### Your instructions
Exact transcription with no images: write out all of the entries below.

(Scene difference descriptions)
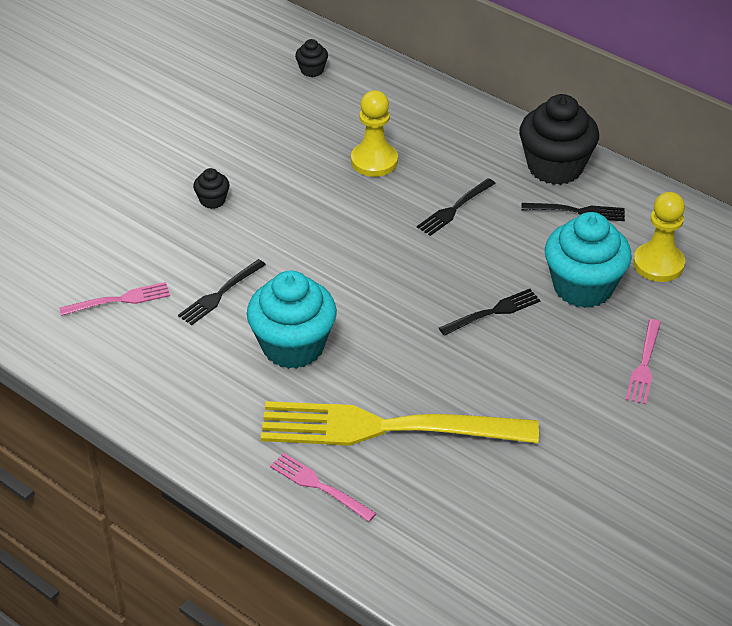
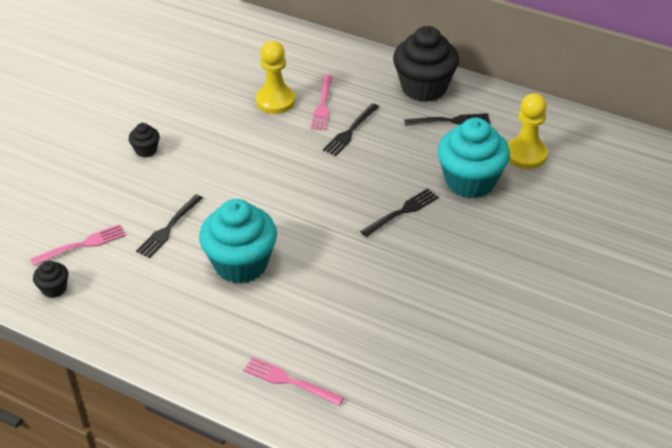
camera: 10 degrees left, 0 degrees up
yellow fork [261,401,539,446] -> none
black cupcake [295,39,328,77] -> black cupcake moved to [33,260,68,298]
pink fork [626,319,661,404] -> pink fork moved to [311,75,333,130]

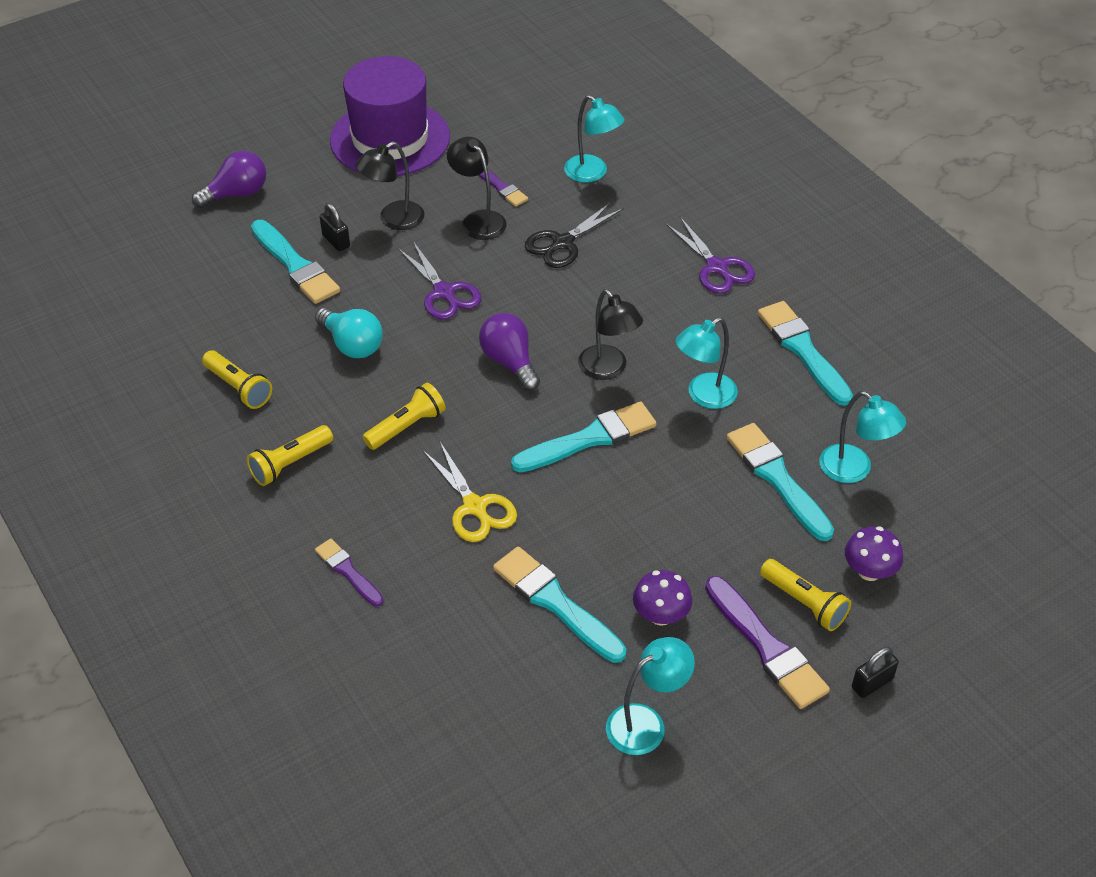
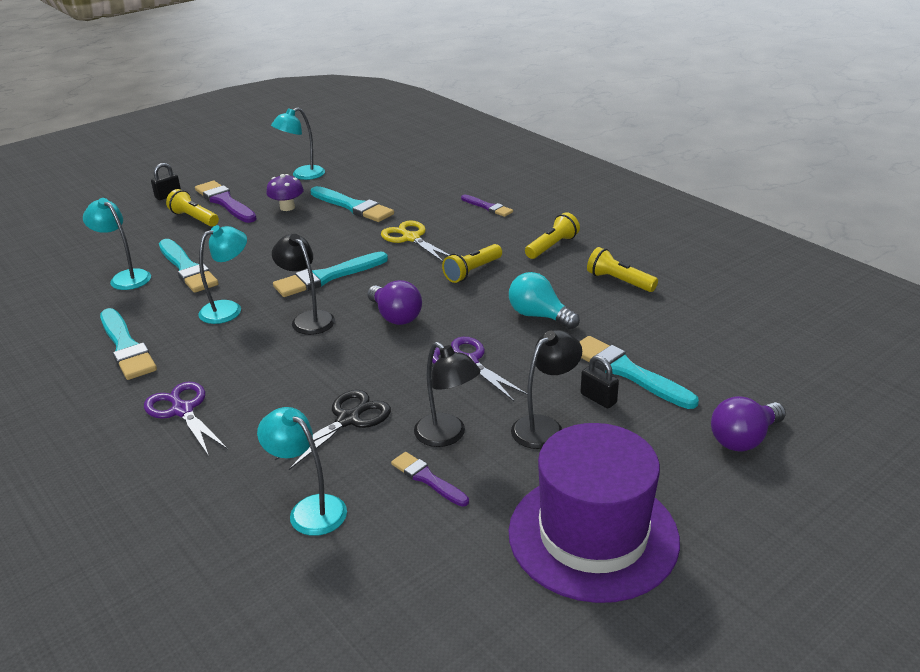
camera: 175 degrees right, 15 degrees down
purple mushroom [845,526,903,581] -> none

### Task response
camera: 10 degrees left, 0 degrees up
yellow fork [261,401,539,446] -> none
black cupcake [295,39,328,77] -> black cupcake moved to [33,260,68,298]
pink fork [626,319,661,404] -> pink fork moved to [311,75,333,130]

camera: 175 degrees right, 15 degrees down
purple mushroom [845,526,903,581] -> none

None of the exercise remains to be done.